• [Task details]:
Pull every line that includes the word "none" out of the data below and copy it.

(Change detection data)
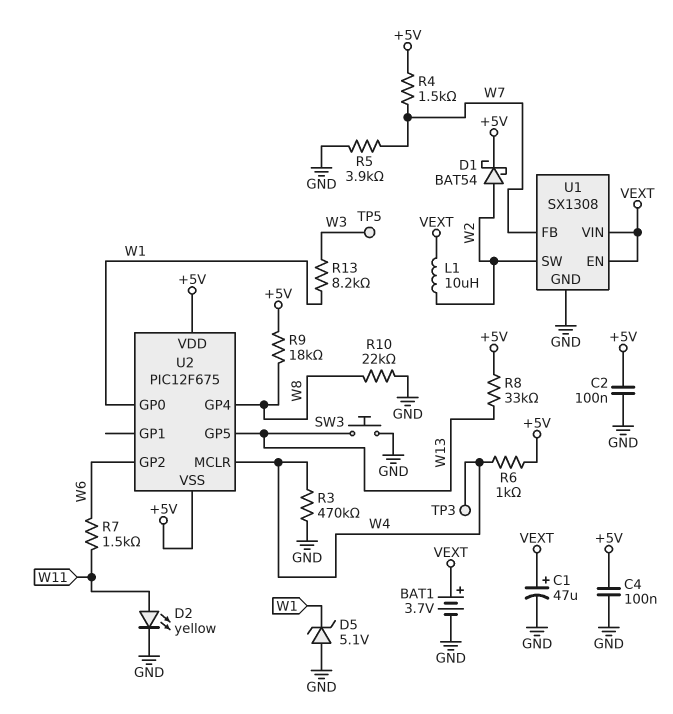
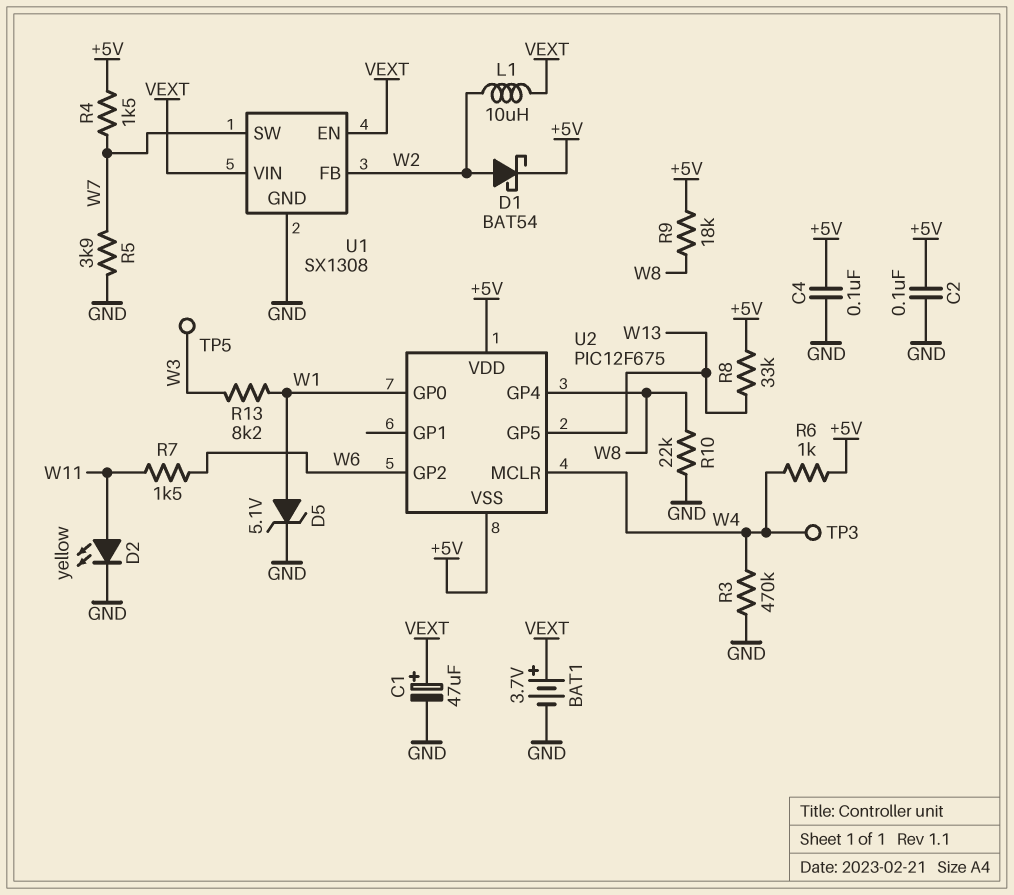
D5: zener 5.1V (A GND, K W1) -> zener 5.1V (A W1, K GND)
SW3: button (GND, W13) -> none
U1 pin FB: W7 -> W2
U1 pin SW: W2 -> W7

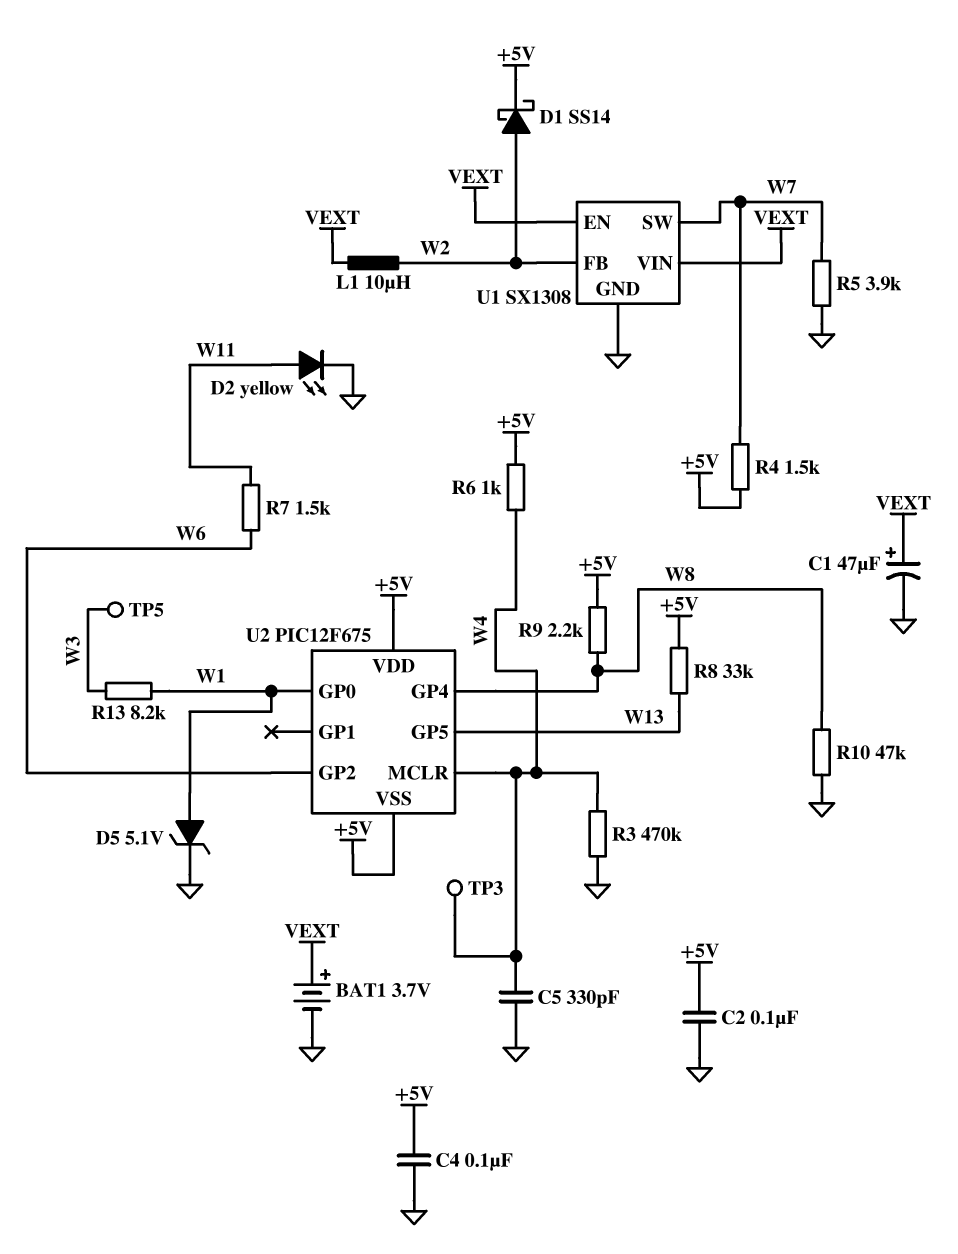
C5: none -> 330pF (GND, W4)
D1: schottky BAT54 (A W2, K +5V) -> schottky SS14 (A W2, K +5V)
R9: 18k (+5V, W8) -> 2.2k (+5V, W8)
R10: 22k (GND, W8) -> 47k (GND, W8)

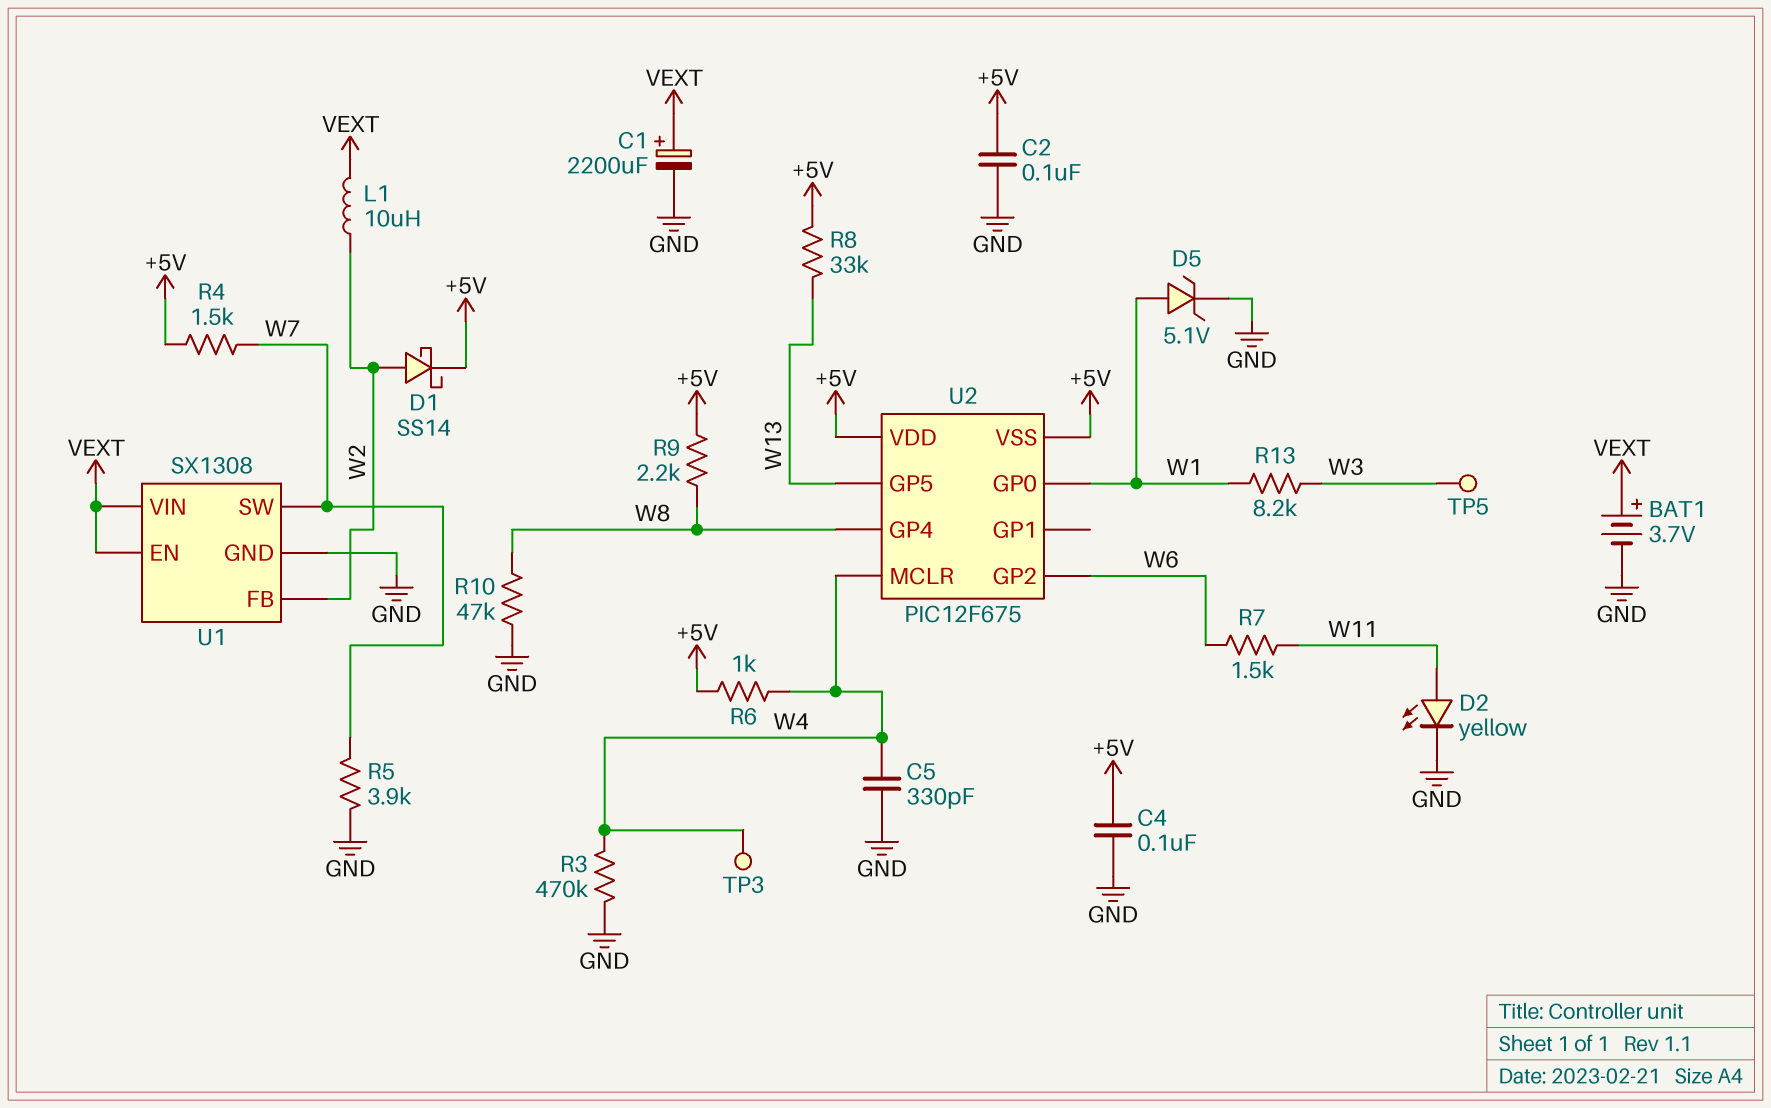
C1: 47uF (plus VEXT, minus GND) -> 2200uF (plus VEXT, minus GND)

• [Result of the exercise]:
SW3: button (GND, W13) -> none
C5: none -> 330pF (GND, W4)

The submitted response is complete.